**WHAT YOU ARE ASKED TO DO**: Your copy should match the listing below word for word, with no images in it.

**DATASET RECORDS**:
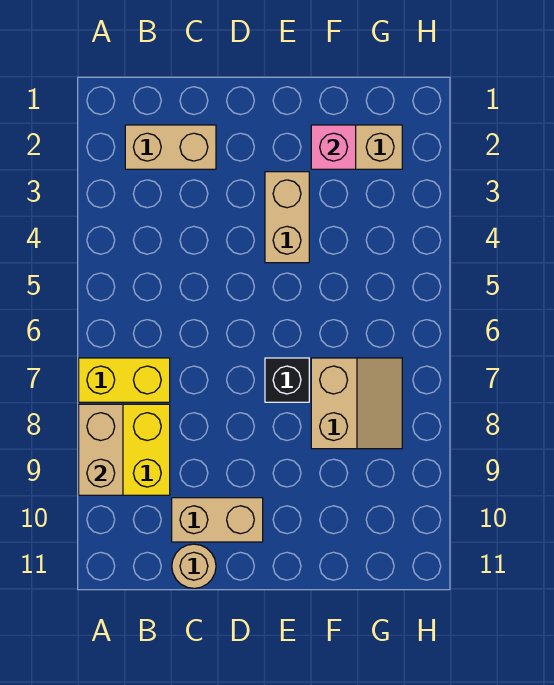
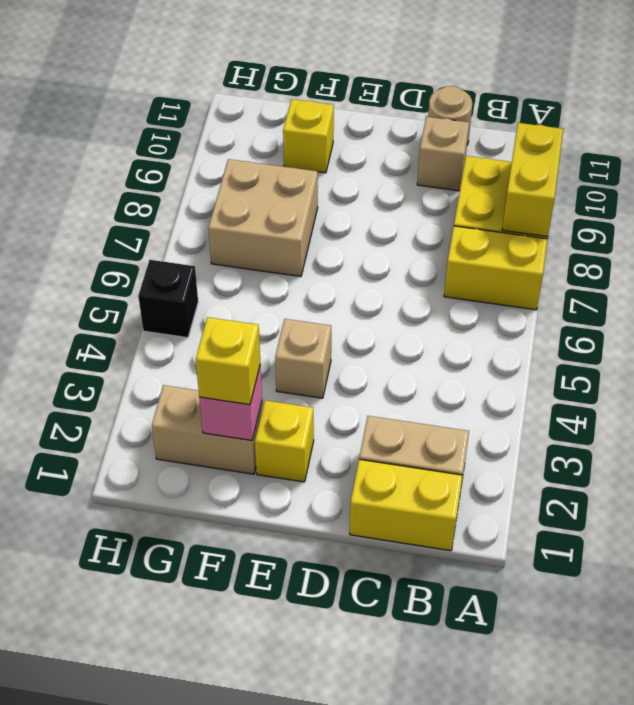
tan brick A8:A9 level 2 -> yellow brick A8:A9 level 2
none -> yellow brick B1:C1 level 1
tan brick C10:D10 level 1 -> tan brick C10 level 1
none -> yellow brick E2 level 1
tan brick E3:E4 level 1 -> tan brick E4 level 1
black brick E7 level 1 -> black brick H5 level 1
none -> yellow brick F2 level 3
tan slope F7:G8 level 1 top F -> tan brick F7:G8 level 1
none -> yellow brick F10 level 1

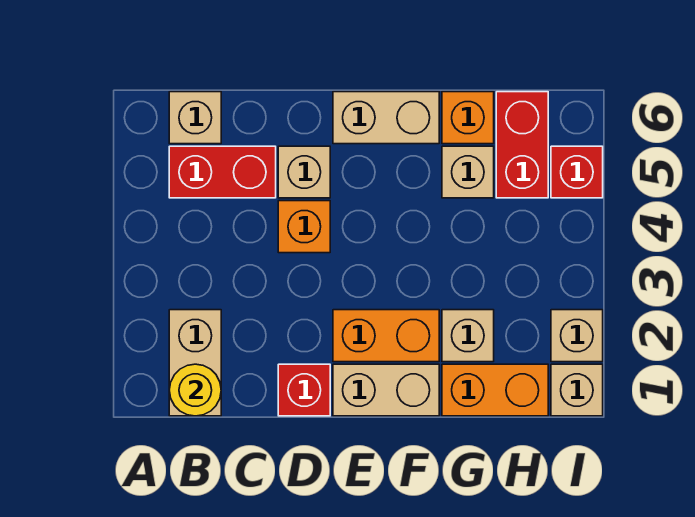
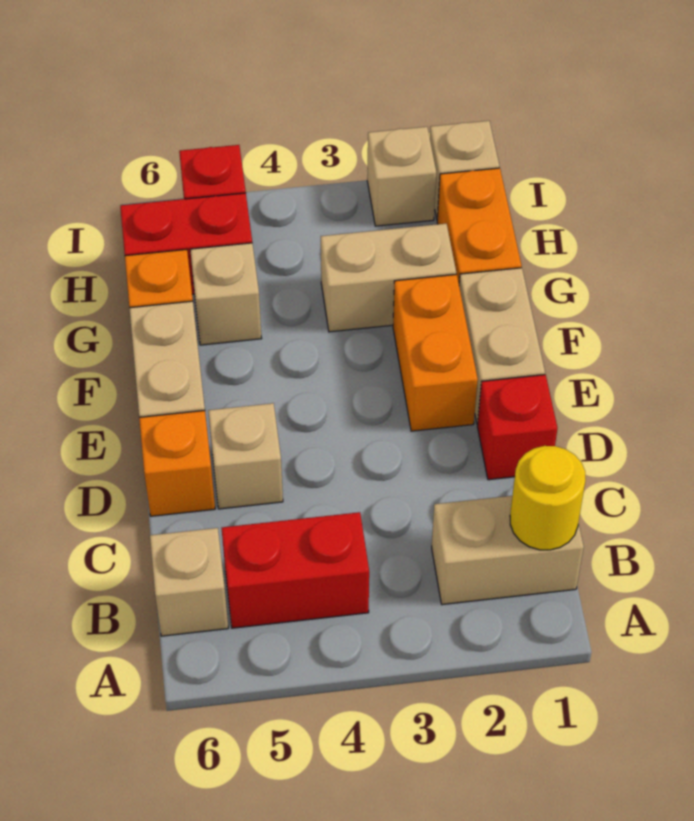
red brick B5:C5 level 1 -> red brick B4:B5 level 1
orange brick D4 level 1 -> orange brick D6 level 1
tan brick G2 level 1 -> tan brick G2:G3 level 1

**EXERCISE SOLUTION**:
tan brick A8:A9 level 2 -> yellow brick A8:A9 level 2
none -> yellow brick B1:C1 level 1
tan brick C10:D10 level 1 -> tan brick C10 level 1
none -> yellow brick E2 level 1
tan brick E3:E4 level 1 -> tan brick E4 level 1
black brick E7 level 1 -> black brick H5 level 1
none -> yellow brick F2 level 3
tan slope F7:G8 level 1 top F -> tan brick F7:G8 level 1
none -> yellow brick F10 level 1

red brick B5:C5 level 1 -> red brick B4:B5 level 1
orange brick D4 level 1 -> orange brick D6 level 1
tan brick G2 level 1 -> tan brick G2:G3 level 1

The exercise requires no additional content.